Colored object listings:

● ● ● ● ● ● ●

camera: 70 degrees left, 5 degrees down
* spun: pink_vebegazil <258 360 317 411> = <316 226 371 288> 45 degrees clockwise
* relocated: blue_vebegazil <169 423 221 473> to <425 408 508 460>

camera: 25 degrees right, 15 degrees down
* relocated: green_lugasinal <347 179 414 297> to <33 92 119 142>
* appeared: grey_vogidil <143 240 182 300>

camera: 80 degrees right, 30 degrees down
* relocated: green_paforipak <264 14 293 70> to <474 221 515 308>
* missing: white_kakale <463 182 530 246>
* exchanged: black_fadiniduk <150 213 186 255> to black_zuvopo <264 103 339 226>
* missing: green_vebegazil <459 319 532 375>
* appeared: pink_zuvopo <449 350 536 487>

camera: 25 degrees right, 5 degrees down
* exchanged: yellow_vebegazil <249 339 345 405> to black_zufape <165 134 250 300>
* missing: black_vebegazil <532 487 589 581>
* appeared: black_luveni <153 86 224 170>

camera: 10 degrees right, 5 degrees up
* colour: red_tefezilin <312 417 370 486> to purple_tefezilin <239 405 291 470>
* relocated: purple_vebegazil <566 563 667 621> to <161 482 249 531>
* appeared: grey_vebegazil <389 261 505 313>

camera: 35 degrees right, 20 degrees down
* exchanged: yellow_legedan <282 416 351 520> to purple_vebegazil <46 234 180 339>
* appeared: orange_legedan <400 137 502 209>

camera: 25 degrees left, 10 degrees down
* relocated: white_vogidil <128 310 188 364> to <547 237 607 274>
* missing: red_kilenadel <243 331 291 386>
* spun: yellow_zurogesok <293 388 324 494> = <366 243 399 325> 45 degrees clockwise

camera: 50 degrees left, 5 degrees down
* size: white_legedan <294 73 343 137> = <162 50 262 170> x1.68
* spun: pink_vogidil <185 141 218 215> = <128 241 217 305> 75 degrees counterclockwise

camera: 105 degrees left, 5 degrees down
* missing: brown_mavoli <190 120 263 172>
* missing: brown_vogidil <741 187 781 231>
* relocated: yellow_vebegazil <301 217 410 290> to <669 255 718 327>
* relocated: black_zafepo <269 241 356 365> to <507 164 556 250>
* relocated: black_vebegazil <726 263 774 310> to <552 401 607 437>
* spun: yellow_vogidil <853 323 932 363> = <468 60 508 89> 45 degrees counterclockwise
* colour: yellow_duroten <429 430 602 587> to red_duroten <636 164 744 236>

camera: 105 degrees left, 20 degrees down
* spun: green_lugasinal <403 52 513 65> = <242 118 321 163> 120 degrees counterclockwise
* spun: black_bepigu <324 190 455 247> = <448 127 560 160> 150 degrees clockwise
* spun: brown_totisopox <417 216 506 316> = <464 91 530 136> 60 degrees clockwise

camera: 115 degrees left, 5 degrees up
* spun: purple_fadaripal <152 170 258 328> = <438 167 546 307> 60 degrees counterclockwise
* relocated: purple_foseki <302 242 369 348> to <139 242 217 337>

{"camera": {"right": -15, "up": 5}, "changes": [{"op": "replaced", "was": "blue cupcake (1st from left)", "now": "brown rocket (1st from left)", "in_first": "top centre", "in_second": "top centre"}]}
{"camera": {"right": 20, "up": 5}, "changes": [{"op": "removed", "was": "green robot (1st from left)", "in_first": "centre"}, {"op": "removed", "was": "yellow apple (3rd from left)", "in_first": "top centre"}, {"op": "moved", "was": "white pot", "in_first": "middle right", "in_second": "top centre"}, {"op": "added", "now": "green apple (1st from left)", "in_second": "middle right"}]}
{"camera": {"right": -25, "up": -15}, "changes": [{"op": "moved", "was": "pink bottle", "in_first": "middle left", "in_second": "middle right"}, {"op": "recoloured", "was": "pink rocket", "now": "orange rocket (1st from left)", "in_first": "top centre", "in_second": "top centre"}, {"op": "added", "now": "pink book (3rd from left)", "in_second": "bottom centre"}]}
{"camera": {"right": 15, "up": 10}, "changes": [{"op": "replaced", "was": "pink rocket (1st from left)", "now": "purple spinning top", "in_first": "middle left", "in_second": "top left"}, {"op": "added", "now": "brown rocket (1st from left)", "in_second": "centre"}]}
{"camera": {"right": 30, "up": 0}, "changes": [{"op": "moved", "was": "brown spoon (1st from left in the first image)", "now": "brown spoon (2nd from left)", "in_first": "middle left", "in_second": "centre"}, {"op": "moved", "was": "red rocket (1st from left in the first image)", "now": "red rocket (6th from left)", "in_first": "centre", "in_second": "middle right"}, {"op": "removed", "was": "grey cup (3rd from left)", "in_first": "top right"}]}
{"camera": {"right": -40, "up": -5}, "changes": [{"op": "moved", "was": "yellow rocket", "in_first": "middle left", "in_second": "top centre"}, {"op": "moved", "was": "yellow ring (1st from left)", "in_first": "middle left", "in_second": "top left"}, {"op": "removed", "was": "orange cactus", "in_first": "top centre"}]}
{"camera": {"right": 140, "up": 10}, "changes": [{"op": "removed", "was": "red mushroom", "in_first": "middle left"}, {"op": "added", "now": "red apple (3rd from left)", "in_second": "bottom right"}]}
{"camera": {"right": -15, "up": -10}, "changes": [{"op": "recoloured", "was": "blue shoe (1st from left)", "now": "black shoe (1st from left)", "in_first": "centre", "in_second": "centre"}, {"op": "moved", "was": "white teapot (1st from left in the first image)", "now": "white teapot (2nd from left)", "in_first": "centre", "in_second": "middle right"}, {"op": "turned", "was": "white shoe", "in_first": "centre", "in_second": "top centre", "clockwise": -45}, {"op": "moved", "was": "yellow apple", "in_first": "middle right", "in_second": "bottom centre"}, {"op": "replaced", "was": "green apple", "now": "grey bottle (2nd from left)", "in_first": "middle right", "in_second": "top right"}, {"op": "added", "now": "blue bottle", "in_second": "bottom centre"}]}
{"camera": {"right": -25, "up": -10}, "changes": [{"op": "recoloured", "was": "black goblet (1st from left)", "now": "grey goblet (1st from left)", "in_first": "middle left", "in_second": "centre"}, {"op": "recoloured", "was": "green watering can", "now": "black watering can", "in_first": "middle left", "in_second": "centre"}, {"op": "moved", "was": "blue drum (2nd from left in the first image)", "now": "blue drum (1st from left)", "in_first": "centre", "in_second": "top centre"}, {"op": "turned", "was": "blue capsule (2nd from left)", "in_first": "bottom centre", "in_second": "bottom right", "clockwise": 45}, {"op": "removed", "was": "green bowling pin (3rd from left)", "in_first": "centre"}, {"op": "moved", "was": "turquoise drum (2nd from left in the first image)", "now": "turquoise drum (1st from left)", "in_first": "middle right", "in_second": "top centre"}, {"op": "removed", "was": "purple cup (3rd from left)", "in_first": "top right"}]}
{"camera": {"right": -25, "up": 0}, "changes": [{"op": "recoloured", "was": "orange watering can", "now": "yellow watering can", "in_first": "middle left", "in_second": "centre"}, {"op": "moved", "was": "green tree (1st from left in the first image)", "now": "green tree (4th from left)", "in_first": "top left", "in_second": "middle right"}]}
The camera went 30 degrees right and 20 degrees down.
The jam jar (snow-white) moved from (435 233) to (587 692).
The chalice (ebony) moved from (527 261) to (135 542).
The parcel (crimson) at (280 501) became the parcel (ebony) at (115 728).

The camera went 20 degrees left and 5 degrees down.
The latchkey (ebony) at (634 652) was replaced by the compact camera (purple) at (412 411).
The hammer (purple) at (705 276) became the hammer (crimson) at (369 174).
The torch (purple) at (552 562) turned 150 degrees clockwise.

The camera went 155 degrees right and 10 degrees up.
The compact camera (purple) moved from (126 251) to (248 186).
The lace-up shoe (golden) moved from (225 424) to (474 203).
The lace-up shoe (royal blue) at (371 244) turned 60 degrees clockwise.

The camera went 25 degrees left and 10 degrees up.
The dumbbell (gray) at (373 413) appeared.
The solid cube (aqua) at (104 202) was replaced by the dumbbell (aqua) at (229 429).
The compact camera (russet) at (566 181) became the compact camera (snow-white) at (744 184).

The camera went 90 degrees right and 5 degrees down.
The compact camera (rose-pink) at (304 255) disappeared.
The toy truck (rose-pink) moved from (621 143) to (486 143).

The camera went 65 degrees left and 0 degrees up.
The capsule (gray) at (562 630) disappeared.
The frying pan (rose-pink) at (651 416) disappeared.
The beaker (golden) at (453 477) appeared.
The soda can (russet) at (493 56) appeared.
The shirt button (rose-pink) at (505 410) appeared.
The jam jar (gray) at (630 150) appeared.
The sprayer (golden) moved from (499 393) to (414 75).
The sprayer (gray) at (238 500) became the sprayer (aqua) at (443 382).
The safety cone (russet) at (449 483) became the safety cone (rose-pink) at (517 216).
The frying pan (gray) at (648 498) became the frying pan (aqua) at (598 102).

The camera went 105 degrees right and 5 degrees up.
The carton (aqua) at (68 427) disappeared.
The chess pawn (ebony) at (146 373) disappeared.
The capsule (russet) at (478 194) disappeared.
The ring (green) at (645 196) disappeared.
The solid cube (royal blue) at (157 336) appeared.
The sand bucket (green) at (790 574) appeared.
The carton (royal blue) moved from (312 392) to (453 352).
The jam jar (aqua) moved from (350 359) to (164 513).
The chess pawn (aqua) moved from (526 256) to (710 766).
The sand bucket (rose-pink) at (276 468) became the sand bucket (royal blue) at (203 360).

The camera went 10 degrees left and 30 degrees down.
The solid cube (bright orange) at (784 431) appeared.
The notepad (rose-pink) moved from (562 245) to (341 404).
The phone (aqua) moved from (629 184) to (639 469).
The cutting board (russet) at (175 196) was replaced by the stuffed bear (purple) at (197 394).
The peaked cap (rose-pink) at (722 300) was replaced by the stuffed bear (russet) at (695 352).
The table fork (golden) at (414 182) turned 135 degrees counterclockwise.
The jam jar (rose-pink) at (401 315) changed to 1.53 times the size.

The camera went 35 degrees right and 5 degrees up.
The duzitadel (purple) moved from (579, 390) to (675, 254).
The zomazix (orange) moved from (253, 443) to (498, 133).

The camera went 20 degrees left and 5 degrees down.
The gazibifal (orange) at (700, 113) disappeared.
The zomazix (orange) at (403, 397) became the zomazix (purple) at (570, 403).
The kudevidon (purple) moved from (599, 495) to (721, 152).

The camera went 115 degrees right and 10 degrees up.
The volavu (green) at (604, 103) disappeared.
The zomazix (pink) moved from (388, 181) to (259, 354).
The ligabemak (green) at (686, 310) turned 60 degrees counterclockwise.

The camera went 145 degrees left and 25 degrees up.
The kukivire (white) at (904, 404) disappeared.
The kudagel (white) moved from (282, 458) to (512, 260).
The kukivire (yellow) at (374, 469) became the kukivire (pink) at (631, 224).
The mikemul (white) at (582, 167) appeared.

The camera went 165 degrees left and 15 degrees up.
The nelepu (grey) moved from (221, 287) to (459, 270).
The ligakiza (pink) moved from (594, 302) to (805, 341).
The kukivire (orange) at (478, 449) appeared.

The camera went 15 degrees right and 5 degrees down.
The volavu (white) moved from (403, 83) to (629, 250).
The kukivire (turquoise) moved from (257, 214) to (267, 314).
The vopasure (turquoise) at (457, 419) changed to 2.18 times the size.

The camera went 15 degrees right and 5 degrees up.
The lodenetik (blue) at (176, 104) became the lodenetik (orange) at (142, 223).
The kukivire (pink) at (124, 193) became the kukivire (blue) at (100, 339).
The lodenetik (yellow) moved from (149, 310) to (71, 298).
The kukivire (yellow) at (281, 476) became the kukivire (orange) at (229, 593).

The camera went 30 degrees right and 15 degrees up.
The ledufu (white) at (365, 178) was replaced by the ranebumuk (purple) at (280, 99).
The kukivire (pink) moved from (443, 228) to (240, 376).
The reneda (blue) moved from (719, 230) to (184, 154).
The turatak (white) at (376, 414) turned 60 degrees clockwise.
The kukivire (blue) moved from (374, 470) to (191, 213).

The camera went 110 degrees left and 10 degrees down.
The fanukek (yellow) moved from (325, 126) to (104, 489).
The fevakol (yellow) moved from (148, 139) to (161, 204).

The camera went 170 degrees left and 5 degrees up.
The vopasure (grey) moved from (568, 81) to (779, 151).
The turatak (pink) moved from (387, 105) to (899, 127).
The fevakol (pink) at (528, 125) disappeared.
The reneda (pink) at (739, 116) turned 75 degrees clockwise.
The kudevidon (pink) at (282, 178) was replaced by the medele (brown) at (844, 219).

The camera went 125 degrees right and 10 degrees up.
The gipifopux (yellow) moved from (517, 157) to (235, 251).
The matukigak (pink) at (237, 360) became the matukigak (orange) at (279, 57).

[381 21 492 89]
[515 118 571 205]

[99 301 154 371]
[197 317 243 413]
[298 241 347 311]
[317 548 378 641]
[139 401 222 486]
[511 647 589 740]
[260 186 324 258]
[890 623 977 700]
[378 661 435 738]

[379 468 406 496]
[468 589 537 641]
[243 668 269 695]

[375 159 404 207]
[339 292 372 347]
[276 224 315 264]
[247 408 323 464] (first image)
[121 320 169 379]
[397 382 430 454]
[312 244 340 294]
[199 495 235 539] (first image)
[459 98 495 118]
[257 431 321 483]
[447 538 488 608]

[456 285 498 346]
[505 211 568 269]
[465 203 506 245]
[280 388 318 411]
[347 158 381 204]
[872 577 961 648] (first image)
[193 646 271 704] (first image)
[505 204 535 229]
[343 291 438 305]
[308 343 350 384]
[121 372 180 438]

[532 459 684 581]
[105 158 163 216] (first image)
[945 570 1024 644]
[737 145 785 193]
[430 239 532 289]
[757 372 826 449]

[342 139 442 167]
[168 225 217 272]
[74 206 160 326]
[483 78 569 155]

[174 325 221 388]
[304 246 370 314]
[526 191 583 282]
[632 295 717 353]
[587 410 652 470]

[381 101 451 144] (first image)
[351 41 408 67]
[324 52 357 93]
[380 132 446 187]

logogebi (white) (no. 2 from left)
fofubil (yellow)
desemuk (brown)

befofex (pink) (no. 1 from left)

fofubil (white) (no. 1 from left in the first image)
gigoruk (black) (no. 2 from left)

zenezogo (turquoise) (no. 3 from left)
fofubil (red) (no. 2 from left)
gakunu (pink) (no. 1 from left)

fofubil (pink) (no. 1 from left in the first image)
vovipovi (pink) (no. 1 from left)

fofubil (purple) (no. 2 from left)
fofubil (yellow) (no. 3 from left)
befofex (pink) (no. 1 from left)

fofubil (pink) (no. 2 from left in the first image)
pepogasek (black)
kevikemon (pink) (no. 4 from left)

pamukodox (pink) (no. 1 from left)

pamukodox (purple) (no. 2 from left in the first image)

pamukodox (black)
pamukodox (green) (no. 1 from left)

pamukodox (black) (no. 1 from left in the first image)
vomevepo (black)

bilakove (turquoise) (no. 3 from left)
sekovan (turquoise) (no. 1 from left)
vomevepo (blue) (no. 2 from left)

● ● ● ● ● ● ●

What to produce: Could you set down, word for word, only the lines above from the line with "The jam jar (snow-white)" to the line with "The chalice (ebony)", including both?

Result of the exercise:
The jam jar (snow-white) moved from (435 233) to (587 692).
The chalice (ebony) moved from (527 261) to (135 542).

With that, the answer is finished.